(Extracted records)
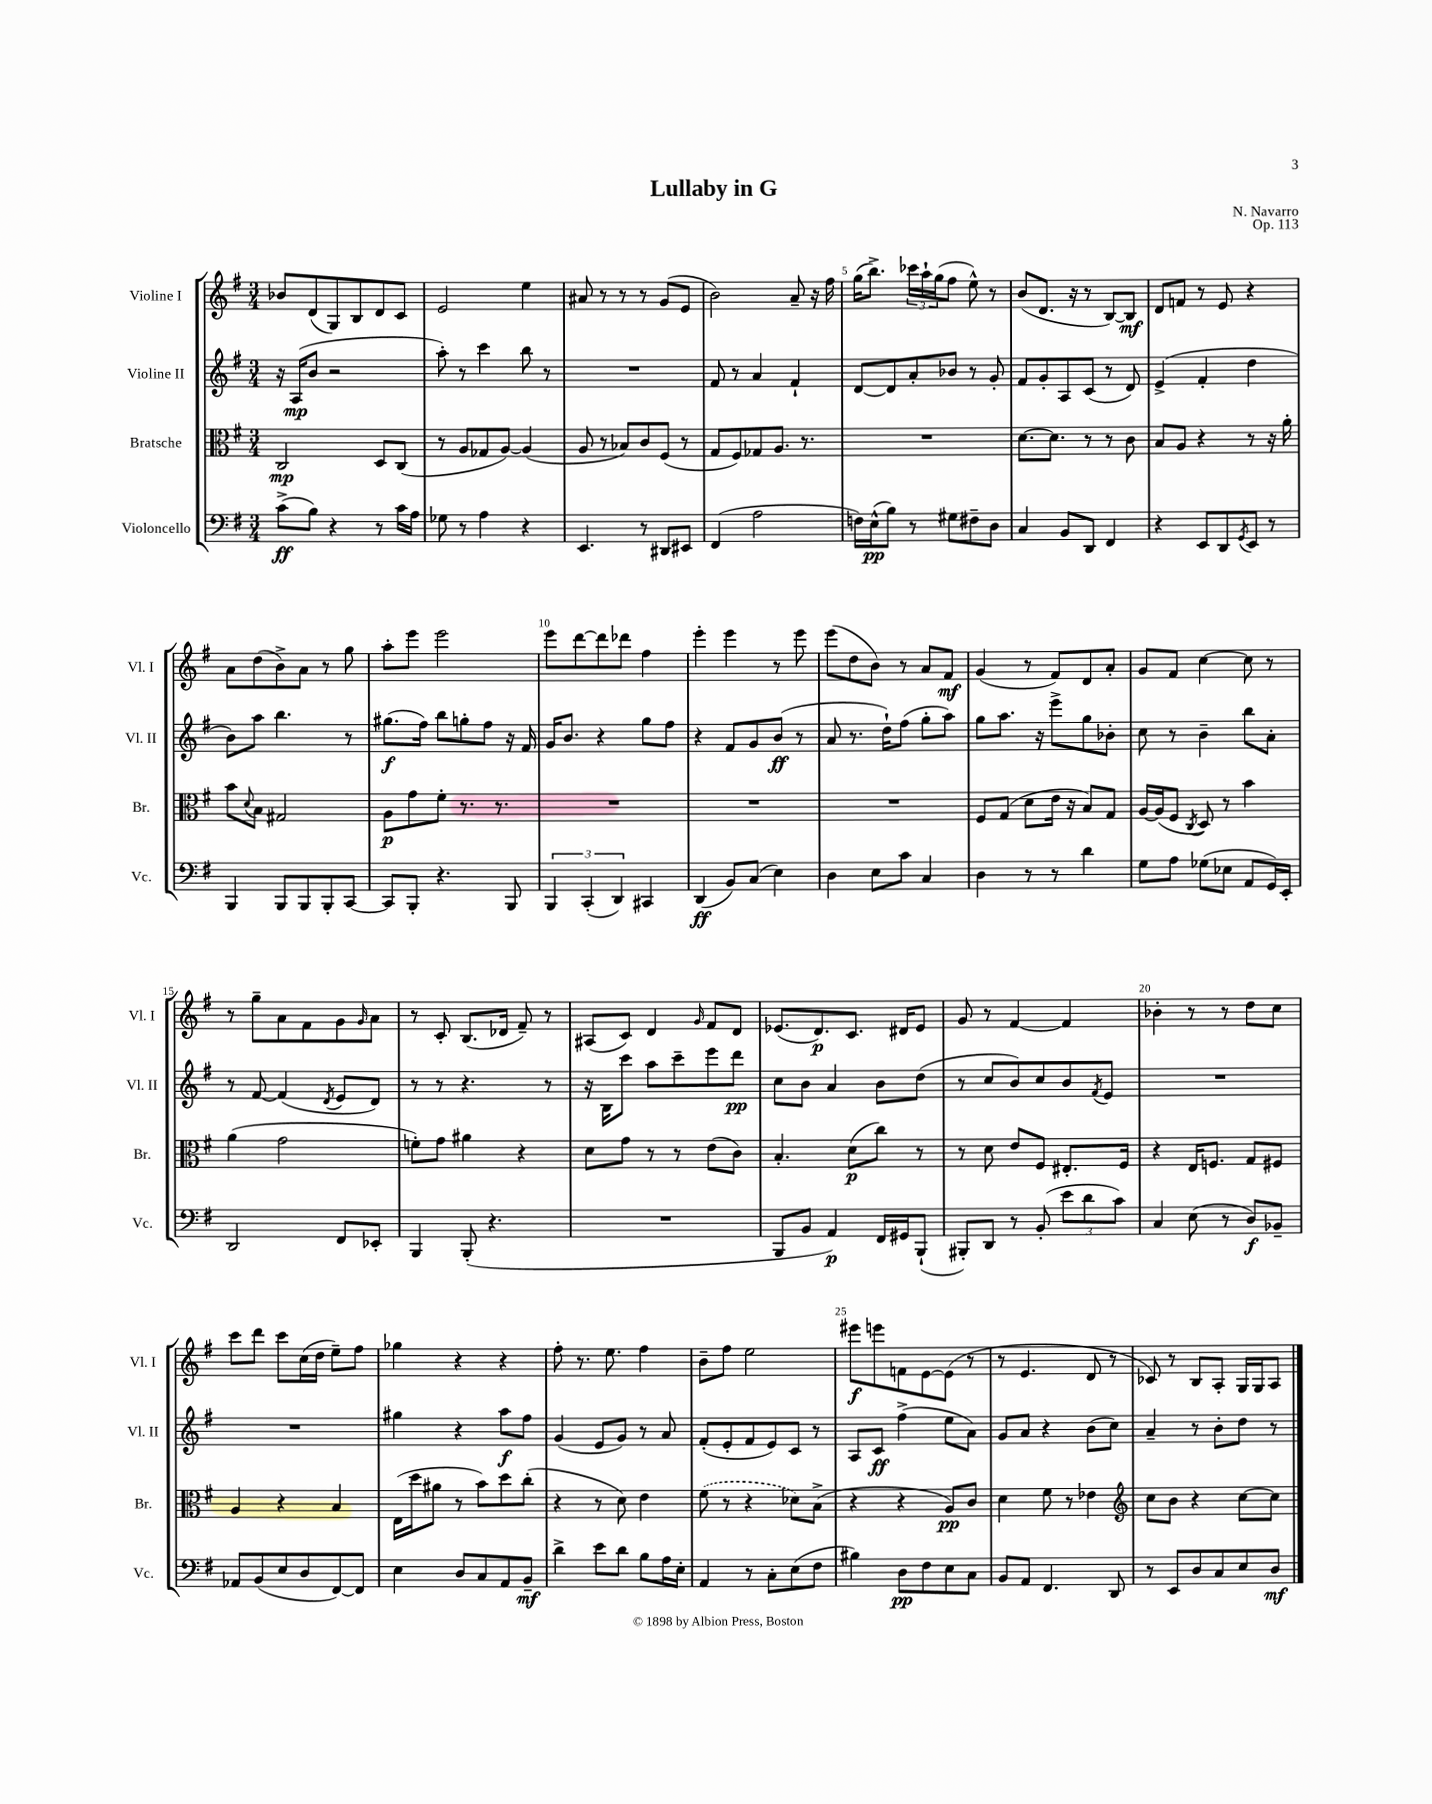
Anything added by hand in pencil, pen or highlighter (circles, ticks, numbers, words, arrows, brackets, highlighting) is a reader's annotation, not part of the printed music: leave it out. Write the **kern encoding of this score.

**kern	**kern	**kern	**kern
*staff4	*staff3	*staff2	*staff1
*clefF4	*clefC3	*clefG2	*clefG2
*k[f#]	*k[f#]	*k[f#]	*k[f#]
*M3/4	*M3/4	*M3/4	*M3/4
(8c^\L	2C/	16r	8b-/L
.	.	(16A/LK	.
8B\J)	.	8b/J	(8d/
4r	.	2r	8G/)
.	.	.	8B/
8r	8D/L	.	8d/
16c\LL	(8C/J	.	8c/J
16A\JJ	.	.	.
=	=	=	=
8G-\	8r	8aa'\)	2e/
8r	8A/L	8r	.
4A\	8G-/	4ccc\	.
.	[8A/J)	.	.
4r	(4A/]	8bb\	4ee\
.	.	8r	.
=	=	=	=
4.EE/	8A/	2.r	8a#/
.	8r	.	8r
.	8B-/L)	.	8r
8r	8c/	.	8r
8DD#/L	(8F#/J	.	(8g/L
8EE#/J	8r	.	8e/J
=	=	=	=
(4FF#/	8G/L	8f#/	2b\)
.	8F#/)	8r	.
2A\	8G-/	4a/	.
.	8.A/J	.	.
.	.	4f#`/	8a~/
.	8.r	.	.
.	.	.	16r
.	.	.	16ff#\
=	=	=	=
16F\LL)	2.r	[8d/L	(16gg\LK
(16E^^\J	.	.	8.bb^\J)
8B\J)	.	8d/]	.
8r	.	8a'/	24ccc-\LL
.	.	.	24aa`\
.	.	.	(24gg\J
8G#\L	.	8b-/J	8ff#\J
8F#~\	.	8r	8ee^^\)
8D\J	.	8g'/	8r
=	=	=	=
4C/	[8.d\L	8f#/L	(8b/L
.	.	8g'/	8.d/J
.	8.d\]J	.	.
8BB/L	.	8A/	.
.	.	.	16r
8DD/J	8r	(8c/J	8r
4FF#/	8r	8r	[8B/L)
.	8c\	8d/)	8B/]J
=	=	=	=
4r	8B/L	(4e^/	8d/L
.	8A/J	.	8f/J
8EE/L	4r	4f#'/	8r
8DD/	.	.	8e/
8qGG/	.	.	.
8EE/J	8r	4dd\	4r
8r	16r	.	.
.	16a'\	.	.
=	=	=	=
4BBB/	8b\L	8b\L)	8a\L
.	8qqd/	.	.
.	8B\J	8aa\J	(8dd\
8BBB/L	2G#/	4.bb\	8b^\)
8BBB/	.	.	8a\J
8BBB'/	.	.	8r
[8CC/J	.	8r	8gg\
=	=	=	=
8CC/]L	8A\L	(8.gg#\L	8aa'\L
8BBB'/J	8g\	.	8eee\J
.	.	16ff#\Jk)	.
4.r	8f#'\J	8bb\L	2eee\
.	8.r	8gg'\	.
.	.	8ff#\J	.
.	8.r	.	.
8BBB/	.	16r	.
.	.	16f#/	.
=	=	=	=
6BBB/	2.r	16g/LK	8eee\L
.	.	8.b/J	.
.	.	.	[8ddd\
(6CC'/	.	.	.
.	.	4r	8ddd\]
6DD/)	.	.	.
.	.	.	8ddd-\J
4CC#/	.	8gg\L	4ff#\
.	.	8ff#\J	.
=	=	=	=
(4DD/	2.r	4r	4eee'\
8BB/L)	.	8f#/L	4eee\
(8C/J	.	8g/	.
4E\)	.	(8b/J	8r
.	.	8r	8eee\
=	=	=	=
4D\	2.r	8a/	(8eee\L
.	.	8.r	8dd\
8E\L	.	.	8b\J)
.	.	16dd`\LK)	.
8c\J	.	(8ff#\J	8r
4C/	.	8gg'\L	8a/L
.	.	8aa\J)	8f#/J
=	=	=	=
4D\	8F#/L	8gg\L	(4g/
.	(8G/J	8.aa\J	.
8r	8d\L	.	8r
.	.	16r	.
8r	16e\Jk	8eee^\L	8f#/L)
.	16r	.	.
4d\	8B/L)	8gg\	8d/
.	8G/J	8b-'\J	8a'/J
=	=	=	=
8G\L	[16A/LL	8cc\	8g/L
.	(16A/]J	.	.
8A\J	8F#/J	8r	8f#/J
.	8qC/	.	.
(8G-\L	8D/)	4b~\	[4cc\
8E-\J	8r	.	.
8AA/L	4b\	8bb\L	8cc\]
16GG/L)	.	8a'\J	8r
16EE'/JJ	.	.	.
=	=	=	=
2DD/	(4a\	8r	8r
.	.	[8f#/	8gg~\L
.	2g\	(4f#/]	8a\
.	.	.	8f#\
.	.	8qd/	.
8FF#/L	.	8e/L	8g\
.	.	.	16qqg/
8EE-'/J	.	8d/J)	8a\J
=	=	=	=
4BBB/	8f'\L)	8r	8r
.	8g\J	8r	8c'/
(8BBB'/	4a#\	4.r	(8.B/L
4.r	.	.	.
.	.	.	16d-/Jk
.	4r	.	8f#~/)
.	.	8r	8r
=	=	=	=
2.r	8d\L	16r	(8A#/L
.	.	16B\LK	.
.	8g\J	8ccc\J	8c/J)
.	8r	8aa\L	4d/
.	8r	8ccc~\	.
.	.	.	16qqg/
.	(8e\L	8eee\	8f#/L
.	8c\J)	8ddd\J	8d/J
=	=	=	=
8BBB/L	4.B'/	8cc\L	(8.e-/L
8BB/J	.	8b\J	.
.	.	.	8.d/)
4AA/)	.	4a/	.
.	(8d\L	.	8.c/J
16FF#/LL	8cc\J)	8b\L	.
16GG#/J	.	.	16d#/LK
(8BBB`/J	8r	(8dd\J	8e-/J
=	=	=	=
8BBB#'/L)	8r	8r	8g/
8DD/J	8d\	8cc/L	8r
8r	8e/L	8b/)	[4f#/
(8BB'/	8F#/J	8cc/	.
12e\L	8.E#'/L	8b/	4f#/]
12d\	.	.	.
.	.	8qf#/	.
.	.	8e/J	.
12c\J)	.	.	.
.	16F#/Jk	.	.
=	=	=	=
4C/	4r	2.r	4b-'\
(8E\	16E/LK	.	8r
.	8.F/J	.	.
8r	.	.	8r
8D/L)	8G/L	.	8dd\L
8BB-~/J	8F#/J	.	8cc\J
=	=	=	=
8AA-/L	4A/	2.r	8ccc\L
(8BB/	.	.	8ddd\J
8E/	4r	.	8ccc\L
8D/	.	.	(16cc\L
.	.	.	16dd\JJ
[8FF#/)	4B/	.	8ee~\L)
8FF#/]J	.	.	8ff#\J
=	=	=	=
4E\	(16E\LL	4gg#\	4gg-\
.	16dd\J	.	.
.	8a#\J	.	.
8D/L	8r	4r	4r
8C/	8b\L)	.	.
8AA/	8dd\	8aa\L	4r
8BB~/J	(8cc'\J	8ff#\J	.
=	=	=	=
4d^\	4r	(4g/	8ff#'\
.	.	.	8.r
8e\L	8r	8e/L	.
.	.	.	8.ee\
8d\J	8d\)	8g/J)	.
8B\L	4e\	8r	4ff#\
16A\L	.	8a/	.
16E'\JJ	.	.	.
=	=	=	=
4AA/	(8f#\	(8f#'/L	8b~\L
.	8r	8e'/	8ff#\J
8r	4r	8f#/	2ee\
8C'\L	.	8e/)	.
(8E\	8d-\L)	8c/J	.
8F#\J	(8B^\J	8r	.
=	=	=	=
4B#\)	4r	8A/L	8eee#\L
.	.	8c/J	8eee\
8D\L	4r	(4ff#^\	8f\
8F#\	.	.	[8e\
8E\	8A/L)	8ee\L	(8e\]J
8C\J	8c/J	8a\J)	8r
=	=	=	=
8BB/L	4d\	8g/L	8r
8AA/J	.	8a/J	4.e/
4.FF#/	8f#\	4r	.
.	8r	.	.
.	4e-\	(8b\L	8d/
8DD/	.	8cc\J)	8r
=	=	=	=
*	*clefG2	*	*
8r	8cc\L	4a~/	8c-/)
8EE/L	8b\J	.	8r
8D/	4r	8r	8B/L
8C/	.	8b'\L	8A'/J
8E/	[8cc\L	8dd\J	16G/LL
.	.	.	16G/J
8D/J	8cc\]J	8r	8A/J
==	==	==	==
*-	*-	*-	*-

Requirements: Pick out each line in the rows above that contains the string "kern", treating uppercase and lowercase letters as distinct.

Complete output:
Anything added by hand in pencil, pen or highlighter (circles, ticks, numbers, words, arrows, brackets, highlighting) is a reader's annotation, not part of the printed music: leave it out. Write the **kern encoding of this score.
**kern	**kern	**kern	**kern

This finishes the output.